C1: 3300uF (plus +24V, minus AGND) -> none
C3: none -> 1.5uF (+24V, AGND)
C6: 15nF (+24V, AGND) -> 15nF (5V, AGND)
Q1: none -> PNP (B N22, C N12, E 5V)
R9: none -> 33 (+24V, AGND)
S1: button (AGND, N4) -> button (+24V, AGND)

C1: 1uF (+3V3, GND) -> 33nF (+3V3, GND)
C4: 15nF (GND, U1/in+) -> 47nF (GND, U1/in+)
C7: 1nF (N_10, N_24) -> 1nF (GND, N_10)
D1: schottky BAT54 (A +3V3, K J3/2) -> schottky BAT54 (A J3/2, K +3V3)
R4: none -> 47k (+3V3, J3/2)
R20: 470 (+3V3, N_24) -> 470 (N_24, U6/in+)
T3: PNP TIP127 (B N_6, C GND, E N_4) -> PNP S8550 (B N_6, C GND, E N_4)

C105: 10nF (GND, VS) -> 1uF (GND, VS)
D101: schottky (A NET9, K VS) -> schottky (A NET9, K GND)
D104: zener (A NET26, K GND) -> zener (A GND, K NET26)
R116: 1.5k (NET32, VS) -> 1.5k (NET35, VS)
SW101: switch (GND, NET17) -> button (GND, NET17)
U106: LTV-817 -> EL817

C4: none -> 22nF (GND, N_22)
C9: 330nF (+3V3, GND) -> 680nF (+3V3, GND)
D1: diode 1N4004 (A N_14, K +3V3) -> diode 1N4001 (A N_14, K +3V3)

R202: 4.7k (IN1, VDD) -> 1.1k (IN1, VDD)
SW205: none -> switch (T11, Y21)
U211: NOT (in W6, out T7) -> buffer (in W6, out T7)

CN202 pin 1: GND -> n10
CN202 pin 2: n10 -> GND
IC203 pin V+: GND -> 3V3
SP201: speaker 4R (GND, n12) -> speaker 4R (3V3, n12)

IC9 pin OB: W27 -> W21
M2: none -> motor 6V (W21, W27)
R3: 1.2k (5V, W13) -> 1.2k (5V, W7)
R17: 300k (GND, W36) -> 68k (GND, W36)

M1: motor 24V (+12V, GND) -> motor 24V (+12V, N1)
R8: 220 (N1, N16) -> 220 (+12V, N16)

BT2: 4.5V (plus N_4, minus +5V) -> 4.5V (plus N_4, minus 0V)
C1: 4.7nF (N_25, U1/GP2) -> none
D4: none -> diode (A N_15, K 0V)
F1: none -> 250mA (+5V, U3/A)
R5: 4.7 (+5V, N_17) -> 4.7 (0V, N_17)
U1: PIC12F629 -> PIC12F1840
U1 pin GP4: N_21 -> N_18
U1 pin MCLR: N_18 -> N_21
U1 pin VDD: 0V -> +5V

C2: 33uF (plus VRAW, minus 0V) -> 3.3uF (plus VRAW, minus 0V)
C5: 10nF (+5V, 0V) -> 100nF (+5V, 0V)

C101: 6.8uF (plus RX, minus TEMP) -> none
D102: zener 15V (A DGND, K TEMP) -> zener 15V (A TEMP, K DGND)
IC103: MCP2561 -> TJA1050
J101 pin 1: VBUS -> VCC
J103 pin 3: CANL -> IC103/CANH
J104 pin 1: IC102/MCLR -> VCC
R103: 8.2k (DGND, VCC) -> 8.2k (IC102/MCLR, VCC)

_Task instructions_:
None of the records may be omitted; each is to be printed exactly.

_Response area_:
C1: 3300uF (plus +24V, minus AGND) -> none
C3: none -> 1.5uF (+24V, AGND)
C6: 15nF (+24V, AGND) -> 15nF (5V, AGND)
Q1: none -> PNP (B N22, C N12, E 5V)
R9: none -> 33 (+24V, AGND)
S1: button (AGND, N4) -> button (+24V, AGND)

C1: 1uF (+3V3, GND) -> 33nF (+3V3, GND)
C4: 15nF (GND, U1/in+) -> 47nF (GND, U1/in+)
C7: 1nF (N_10, N_24) -> 1nF (GND, N_10)
D1: schottky BAT54 (A +3V3, K J3/2) -> schottky BAT54 (A J3/2, K +3V3)
R4: none -> 47k (+3V3, J3/2)
R20: 470 (+3V3, N_24) -> 470 (N_24, U6/in+)
T3: PNP TIP127 (B N_6, C GND, E N_4) -> PNP S8550 (B N_6, C GND, E N_4)

C105: 10nF (GND, VS) -> 1uF (GND, VS)
D101: schottky (A NET9, K VS) -> schottky (A NET9, K GND)
D104: zener (A NET26, K GND) -> zener (A GND, K NET26)
R116: 1.5k (NET32, VS) -> 1.5k (NET35, VS)
SW101: switch (GND, NET17) -> button (GND, NET17)
U106: LTV-817 -> EL817

C4: none -> 22nF (GND, N_22)
C9: 330nF (+3V3, GND) -> 680nF (+3V3, GND)
D1: diode 1N4004 (A N_14, K +3V3) -> diode 1N4001 (A N_14, K +3V3)

R202: 4.7k (IN1, VDD) -> 1.1k (IN1, VDD)
SW205: none -> switch (T11, Y21)
U211: NOT (in W6, out T7) -> buffer (in W6, out T7)

CN202 pin 1: GND -> n10
CN202 pin 2: n10 -> GND
IC203 pin V+: GND -> 3V3
SP201: speaker 4R (GND, n12) -> speaker 4R (3V3, n12)

IC9 pin OB: W27 -> W21
M2: none -> motor 6V (W21, W27)
R3: 1.2k (5V, W13) -> 1.2k (5V, W7)
R17: 300k (GND, W36) -> 68k (GND, W36)

M1: motor 24V (+12V, GND) -> motor 24V (+12V, N1)
R8: 220 (N1, N16) -> 220 (+12V, N16)

BT2: 4.5V (plus N_4, minus +5V) -> 4.5V (plus N_4, minus 0V)
C1: 4.7nF (N_25, U1/GP2) -> none
D4: none -> diode (A N_15, K 0V)
F1: none -> 250mA (+5V, U3/A)
R5: 4.7 (+5V, N_17) -> 4.7 (0V, N_17)
U1: PIC12F629 -> PIC12F1840
U1 pin GP4: N_21 -> N_18
U1 pin MCLR: N_18 -> N_21
U1 pin VDD: 0V -> +5V

C2: 33uF (plus VRAW, minus 0V) -> 3.3uF (plus VRAW, minus 0V)
C5: 10nF (+5V, 0V) -> 100nF (+5V, 0V)

C101: 6.8uF (plus RX, minus TEMP) -> none
D102: zener 15V (A DGND, K TEMP) -> zener 15V (A TEMP, K DGND)
IC103: MCP2561 -> TJA1050
J101 pin 1: VBUS -> VCC
J103 pin 3: CANL -> IC103/CANH
J104 pin 1: IC102/MCLR -> VCC
R103: 8.2k (DGND, VCC) -> 8.2k (IC102/MCLR, VCC)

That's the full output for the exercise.